AVAILABLE RECORDS:
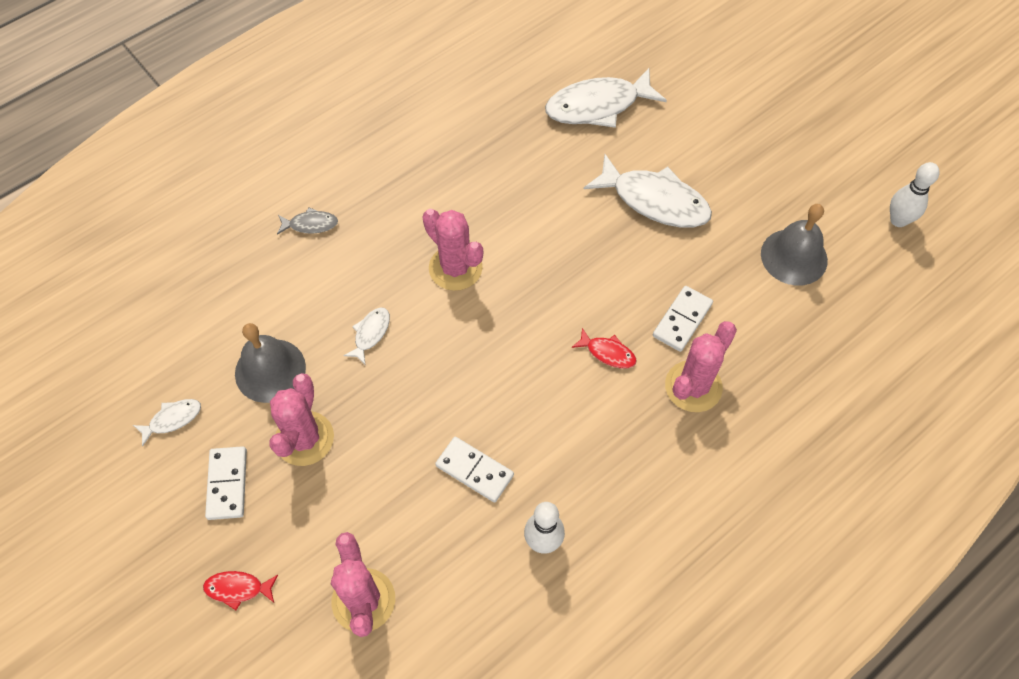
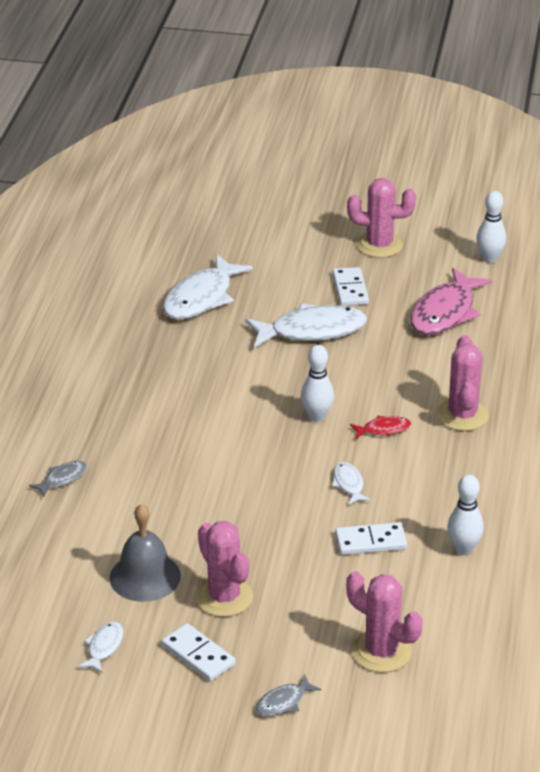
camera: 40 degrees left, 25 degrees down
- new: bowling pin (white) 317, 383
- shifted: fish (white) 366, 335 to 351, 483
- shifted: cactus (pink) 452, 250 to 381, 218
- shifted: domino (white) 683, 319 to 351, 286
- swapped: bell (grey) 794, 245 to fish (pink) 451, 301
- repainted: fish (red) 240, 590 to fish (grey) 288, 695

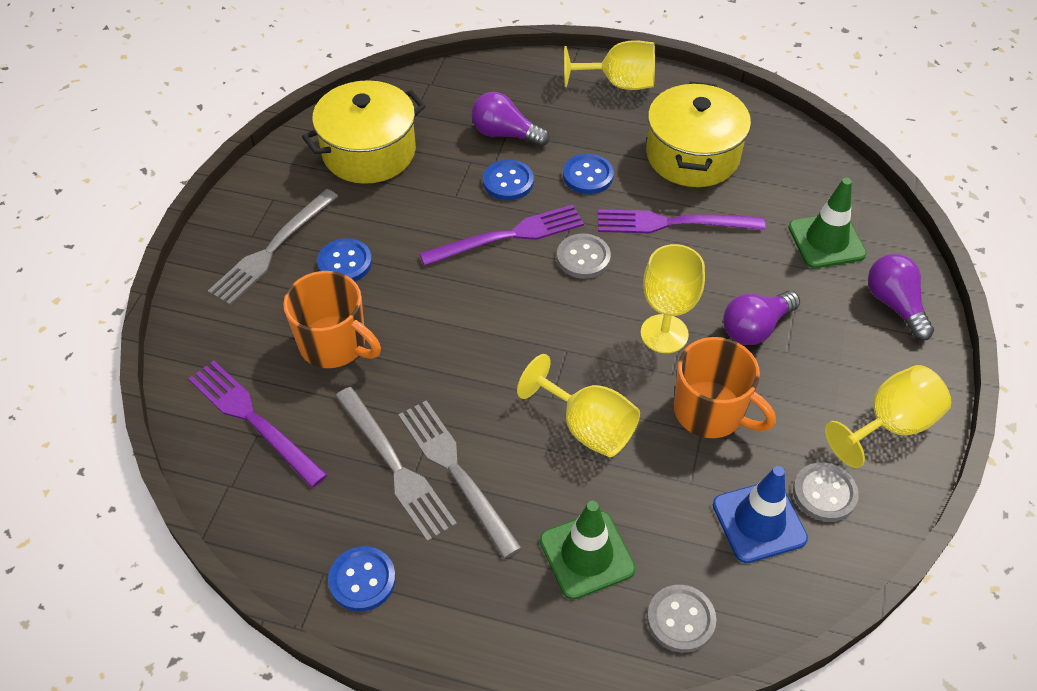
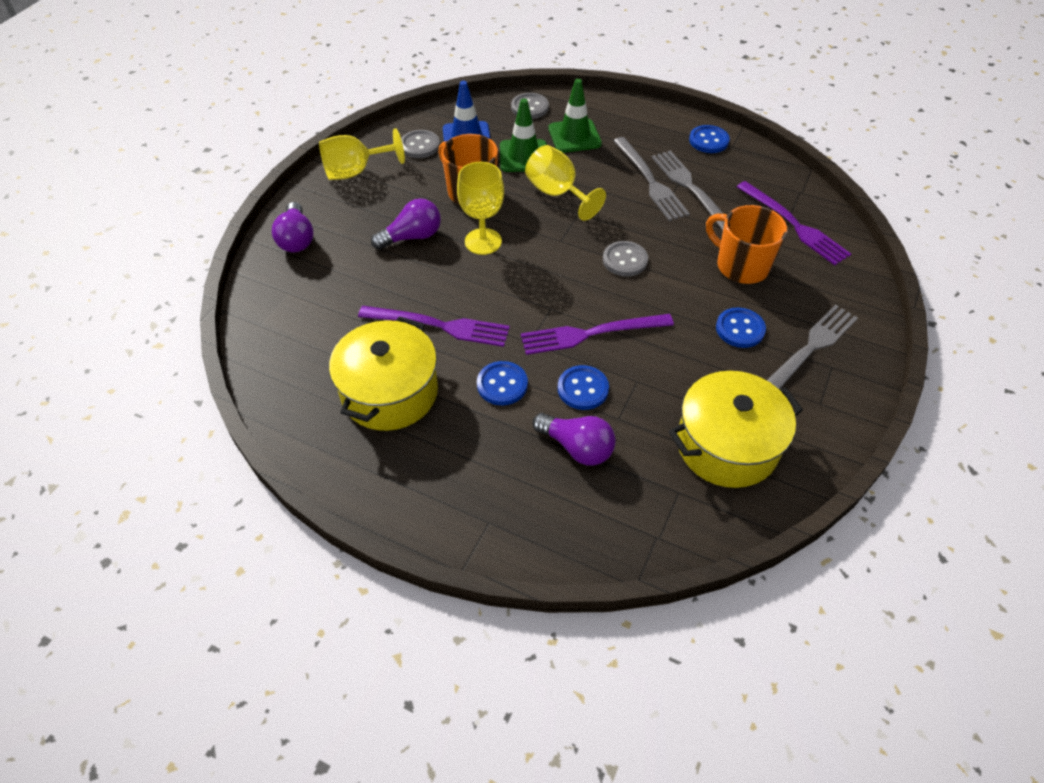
camera: 170 degrees left, 0 degrees up
- gone: goblet (yellow) 609, 65
- shifted: button (grey) 584, 256 to 625, 258
- shifted: traffic cone (green) 827, 223 to 523, 135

DIRECTIONS FOR THIS TASK: From the line containing "- shifted: cactus (pink) 452, 250 to 381, 218" to the last line of the material, every line is to be reproduced exactly. No picture belongs in the copy.

EXPECTED OUTPUT:
- shifted: cactus (pink) 452, 250 to 381, 218
- shifted: domino (white) 683, 319 to 351, 286
- swapped: bell (grey) 794, 245 to fish (pink) 451, 301
- repainted: fish (red) 240, 590 to fish (grey) 288, 695

camera: 170 degrees left, 0 degrees up
- gone: goblet (yellow) 609, 65
- shifted: button (grey) 584, 256 to 625, 258
- shifted: traffic cone (green) 827, 223 to 523, 135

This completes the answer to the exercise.